Problem statement:
Word for word, return each entry that follows, with every image removed.
☆ ☆ ☆ ☆ ☆
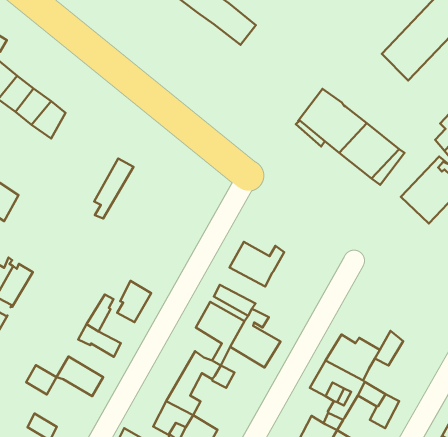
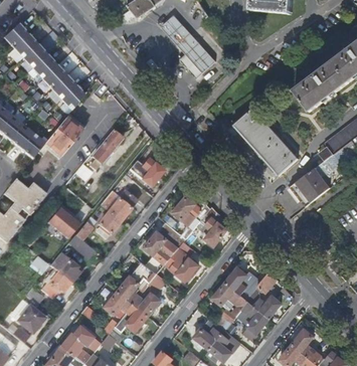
building: none -> [44,117,81,155]
building: none -> [125,158,163,190]
building: none -> [100,190,137,220]
building: none -> [197,205,226,245]
building: none -> [47,207,78,238]
building: none -> [247,293,281,317]
building: none -> [40,266,70,297]
building: none -> [134,289,161,316]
☆ ☆ ☆ ☆ ☆
Your solution:
building: none -> [44,117,81,155]
building: none -> [125,158,163,190]
building: none -> [100,190,137,220]
building: none -> [197,205,226,245]
building: none -> [47,207,78,238]
building: none -> [247,293,281,317]
building: none -> [40,266,70,297]
building: none -> [134,289,161,316]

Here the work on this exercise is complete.